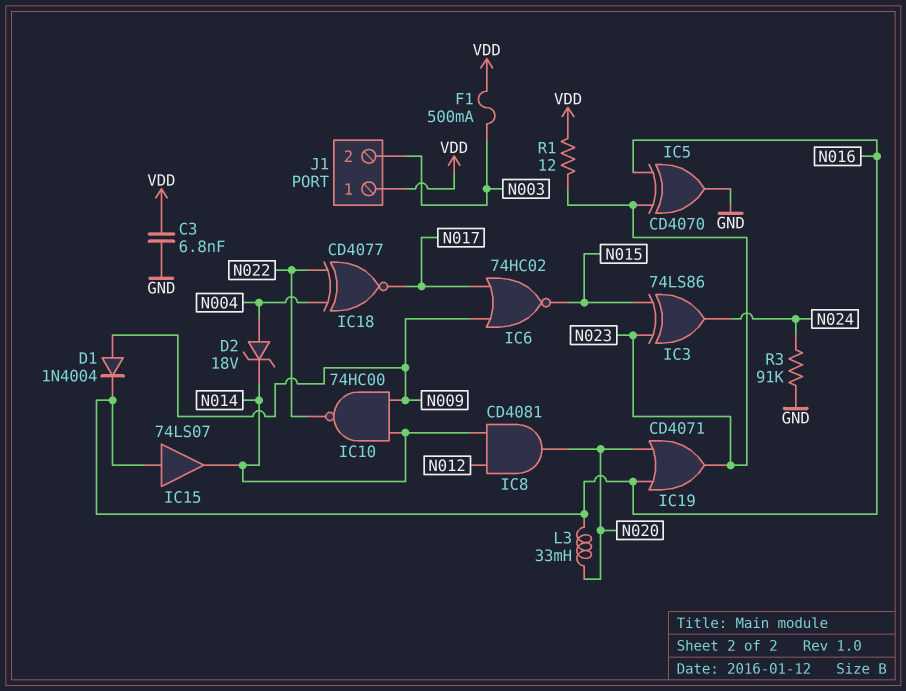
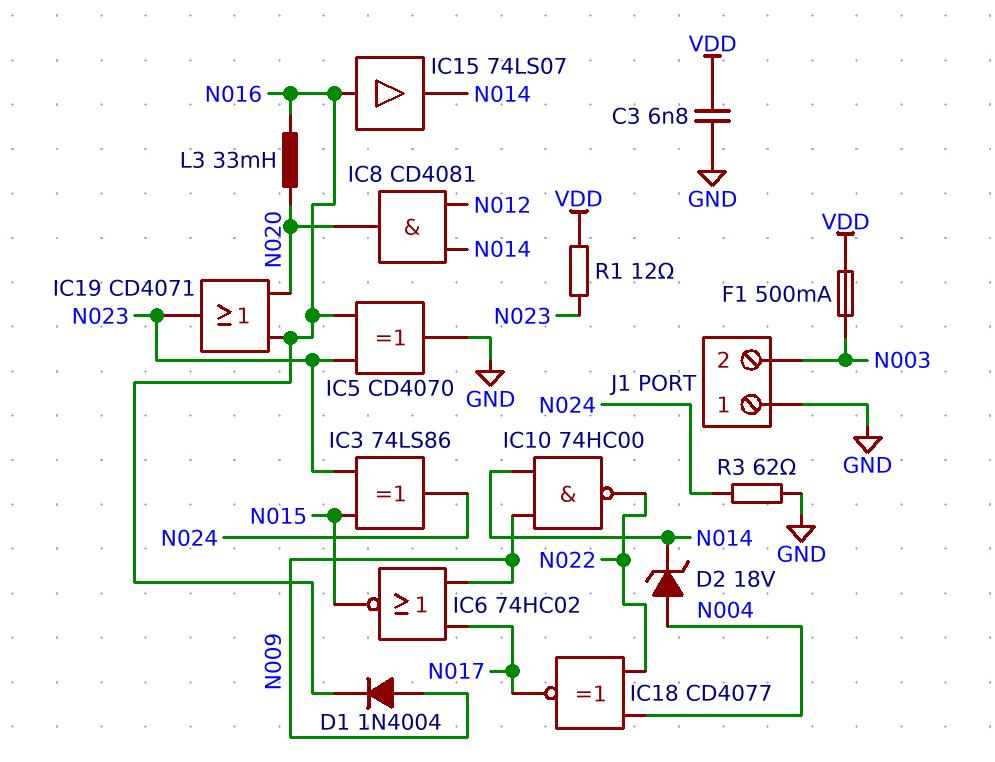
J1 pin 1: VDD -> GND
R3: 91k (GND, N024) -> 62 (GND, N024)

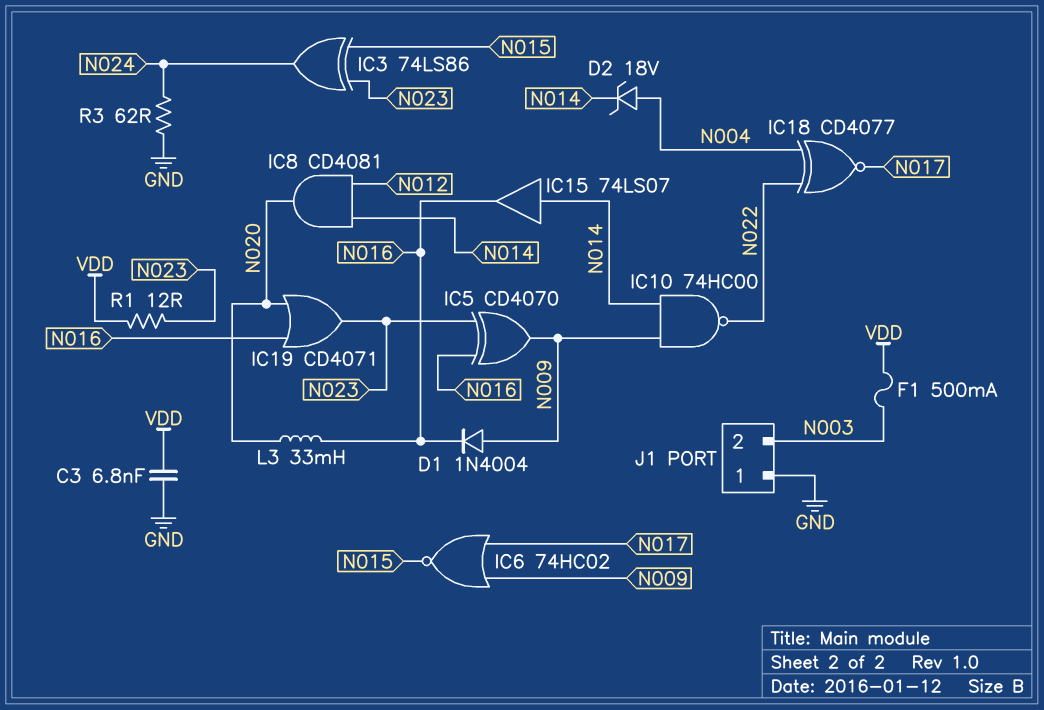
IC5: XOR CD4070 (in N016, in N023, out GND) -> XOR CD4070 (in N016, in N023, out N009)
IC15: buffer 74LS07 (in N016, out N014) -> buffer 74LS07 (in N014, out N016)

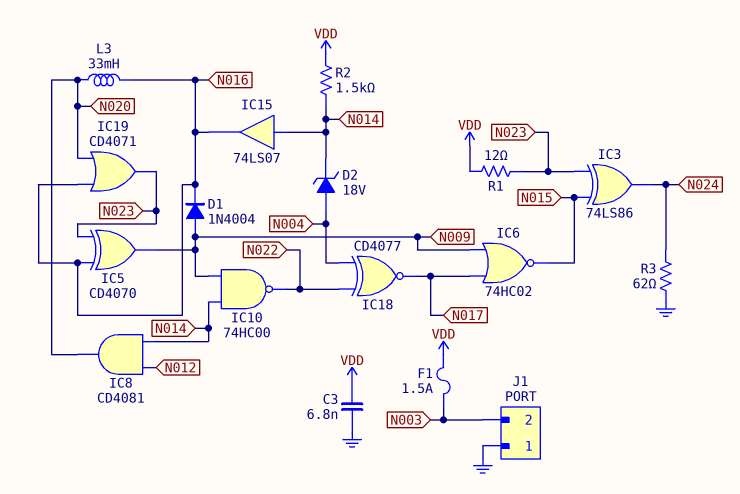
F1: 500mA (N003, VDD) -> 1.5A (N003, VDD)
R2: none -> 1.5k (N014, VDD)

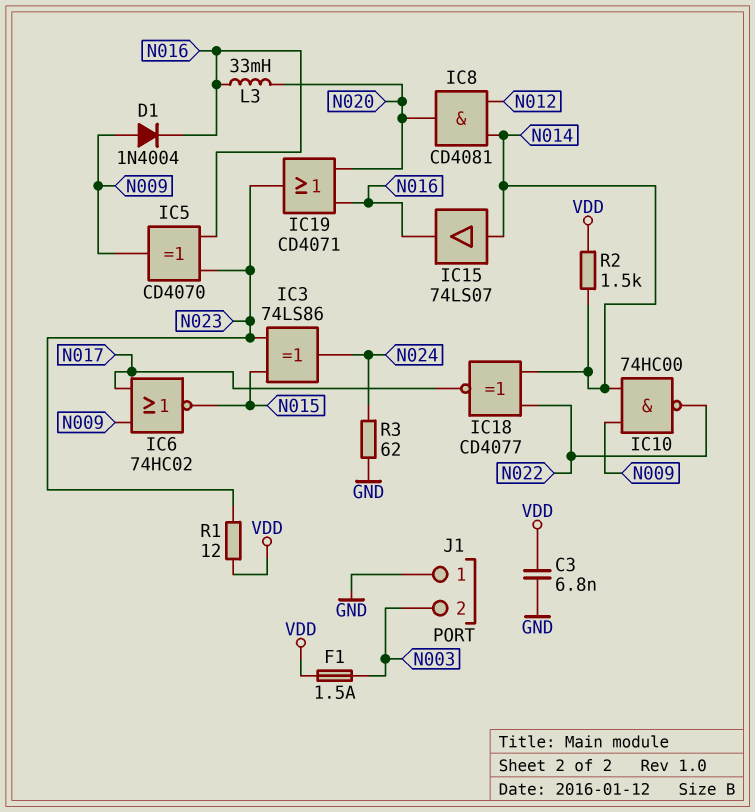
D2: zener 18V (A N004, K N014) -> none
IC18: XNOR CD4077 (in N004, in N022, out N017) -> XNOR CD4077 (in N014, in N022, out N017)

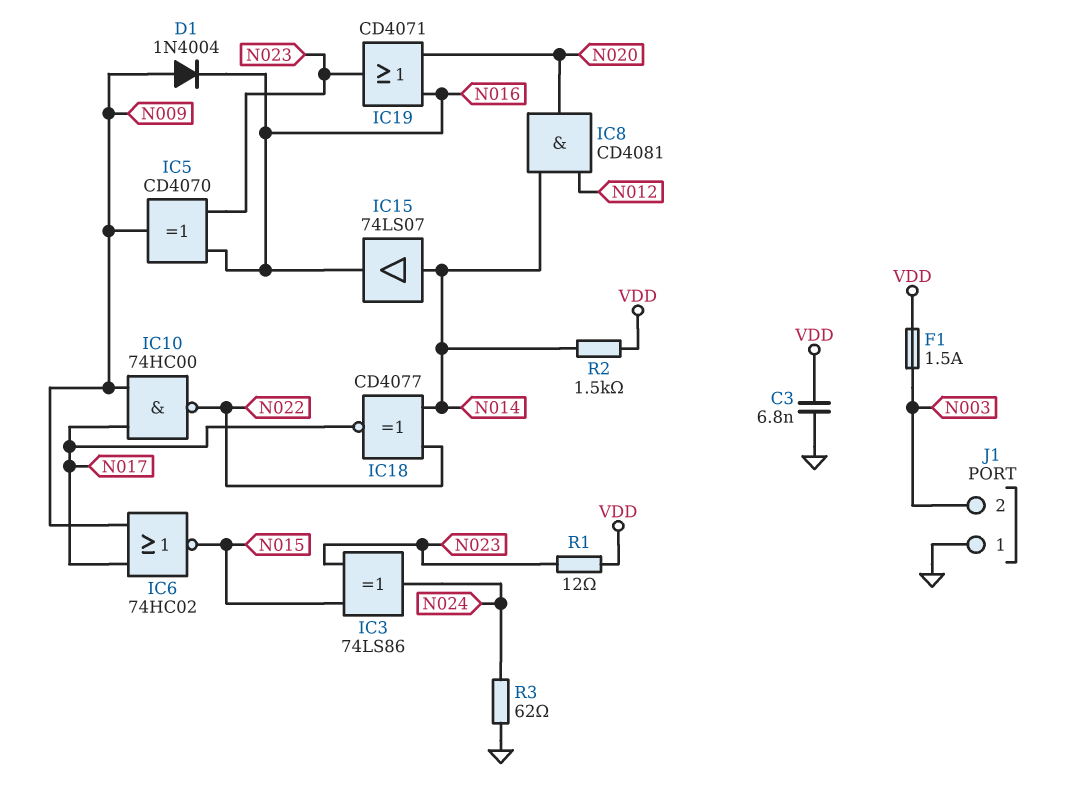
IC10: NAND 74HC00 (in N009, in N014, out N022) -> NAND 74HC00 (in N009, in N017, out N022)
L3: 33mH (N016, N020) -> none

---

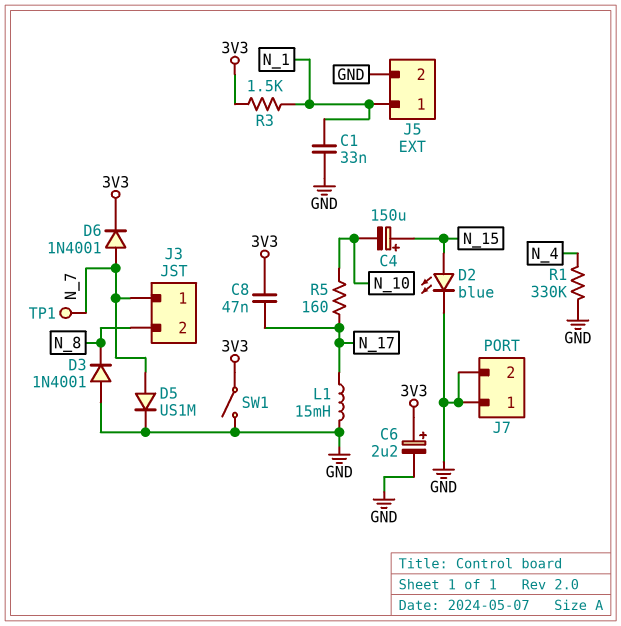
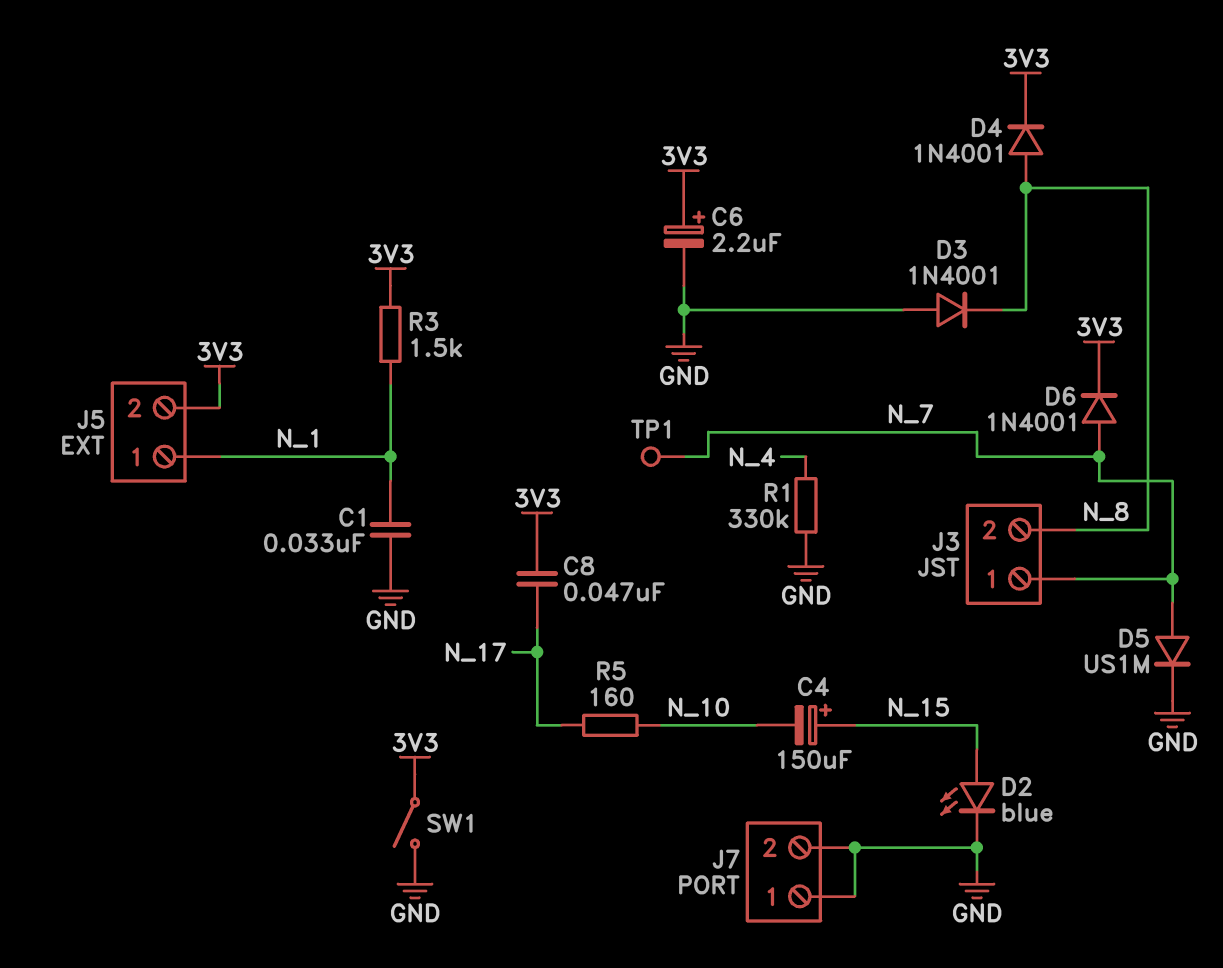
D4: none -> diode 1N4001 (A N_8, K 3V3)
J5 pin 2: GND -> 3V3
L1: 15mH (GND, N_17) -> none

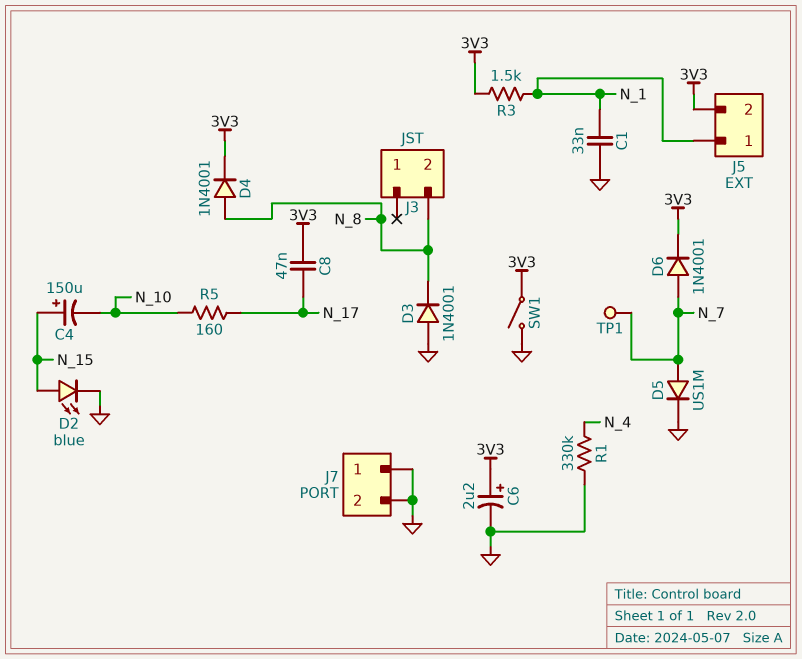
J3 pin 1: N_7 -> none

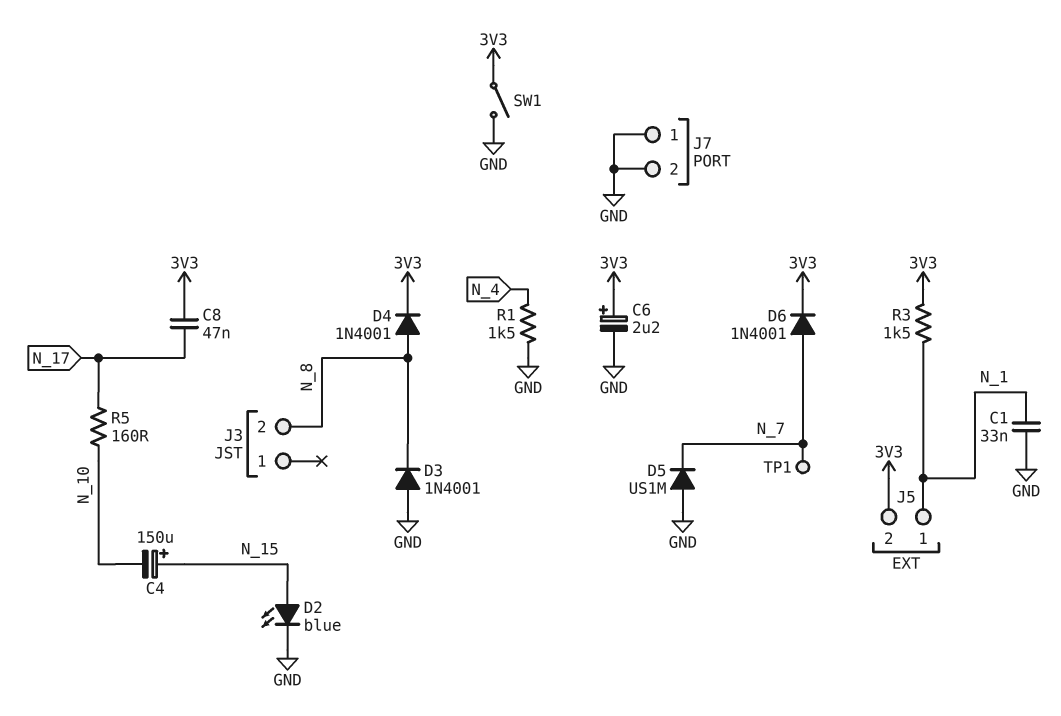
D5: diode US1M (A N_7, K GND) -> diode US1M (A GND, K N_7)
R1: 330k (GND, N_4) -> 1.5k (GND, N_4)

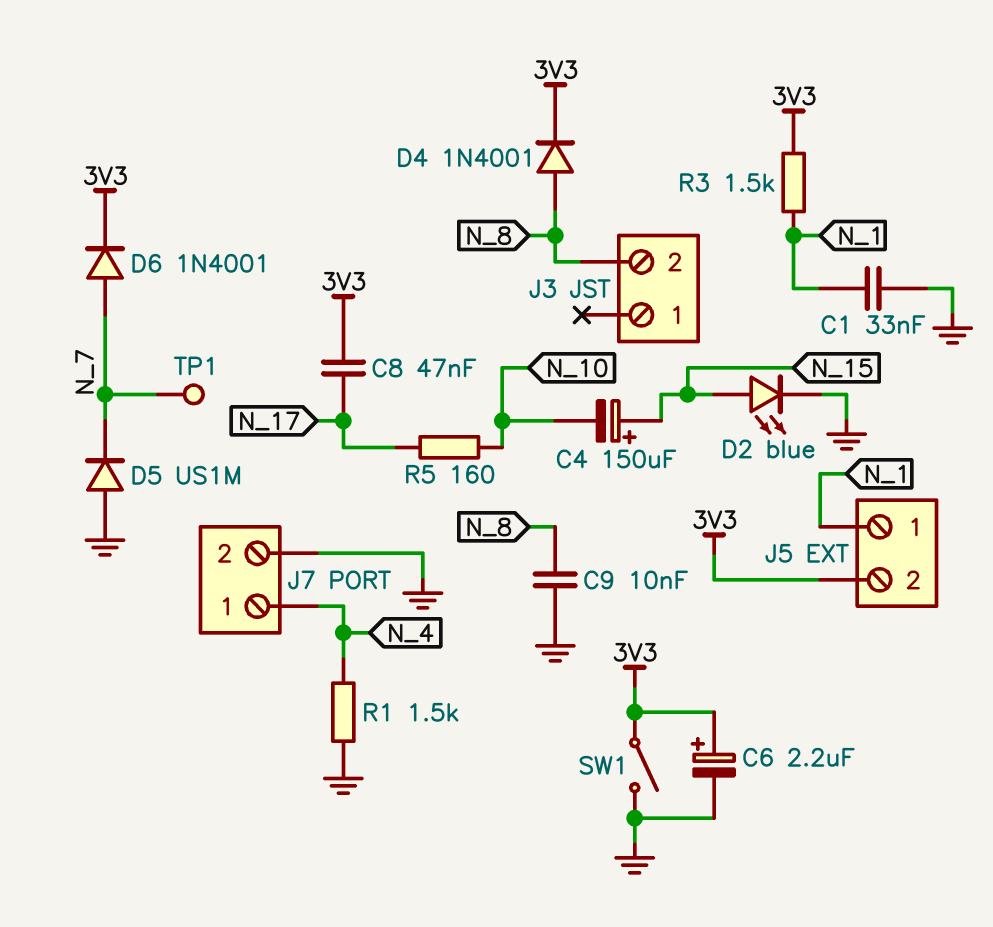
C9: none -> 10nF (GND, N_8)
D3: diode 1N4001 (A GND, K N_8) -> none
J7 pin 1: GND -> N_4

→ What to work on
The expected output is the lines above from the one containing "J1 pin 1: VDD -> GND" to the one containing "F1: 500mA (N003, VDD) -> 1.5A (N003, VDD)", both ends included, reproduced exactly with every picture left out.

→ Response area
J1 pin 1: VDD -> GND
R3: 91k (GND, N024) -> 62 (GND, N024)

IC5: XOR CD4070 (in N016, in N023, out GND) -> XOR CD4070 (in N016, in N023, out N009)
IC15: buffer 74LS07 (in N016, out N014) -> buffer 74LS07 (in N014, out N016)

F1: 500mA (N003, VDD) -> 1.5A (N003, VDD)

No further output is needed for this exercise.